_INSTRUCTIONS FOR THE TASK_: Everything in the records below from the line containing "(474, 483) = (462, 391): red" through the line containing "(204, 204) = (242, 251): orange" is to be reproduced exactly, those two lines included; no picture is to be copied.

##### MATERIAL FOR THE TASK #####

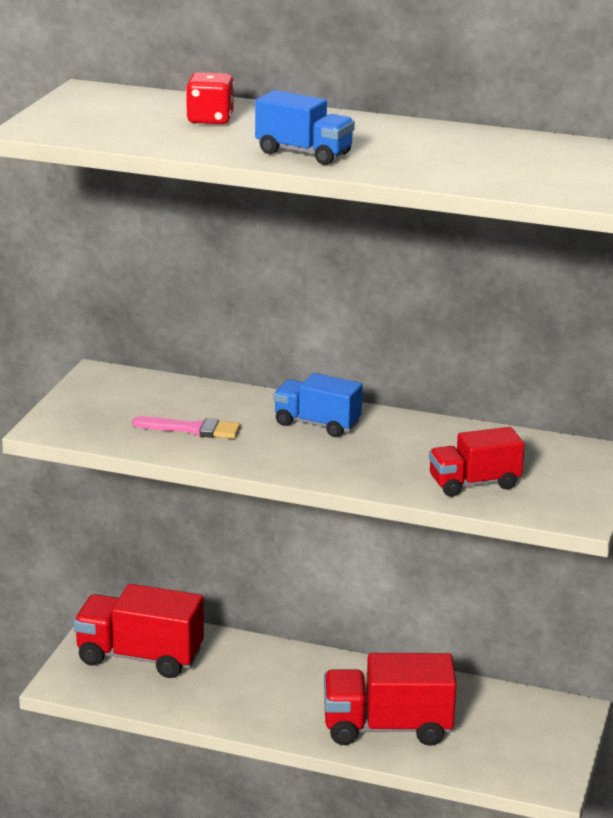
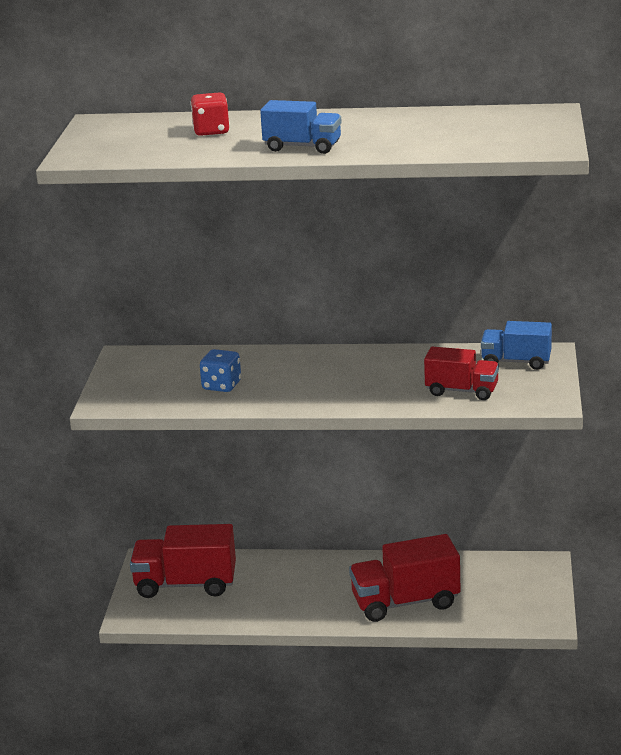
camera: 10 degrees left, 0 degrees up
(192, 429) = (221, 386): pink brush -> blue dice
(317, 424) = (318, 366): blue truck -> blue truck (516, 362)
(474, 483) = (462, 391): red truck -> red truck turned 135 degrees counterclockwise

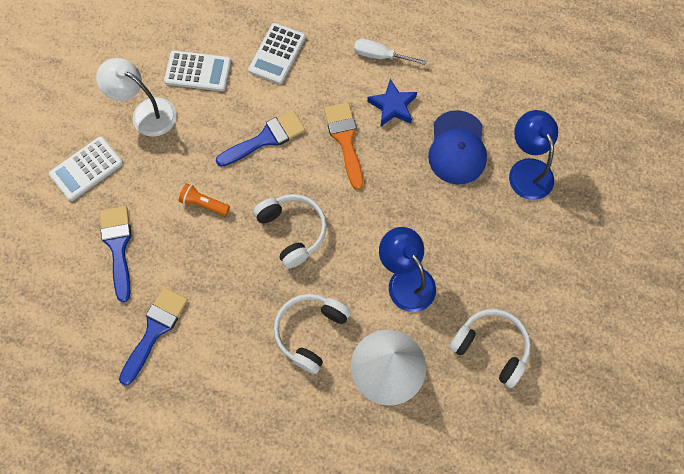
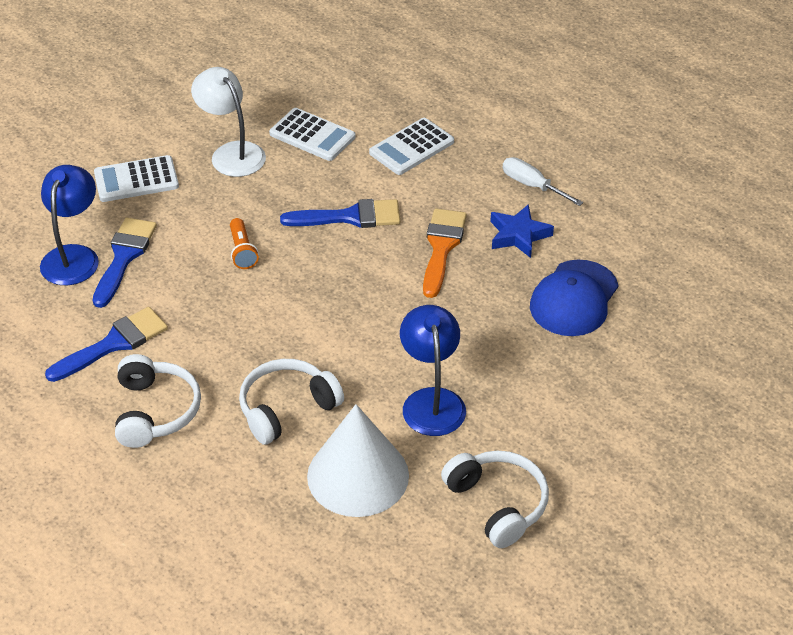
camera: 25 degrees right, 25 degrees down
(204, 204) = (242, 251): orange flashlight -> orange flashlight turned 150 degrees counterclockwise
(293, 231) = (327, 309): white headphones -> white headphones (155, 411)
(527, 170) = (651, 348): blue lamp -> blue lamp (73, 256)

#####

_TASK RESULT_:
(474, 483) = (462, 391): red truck -> red truck turned 135 degrees counterclockwise

camera: 25 degrees right, 25 degrees down
(204, 204) = (242, 251): orange flashlight -> orange flashlight turned 150 degrees counterclockwise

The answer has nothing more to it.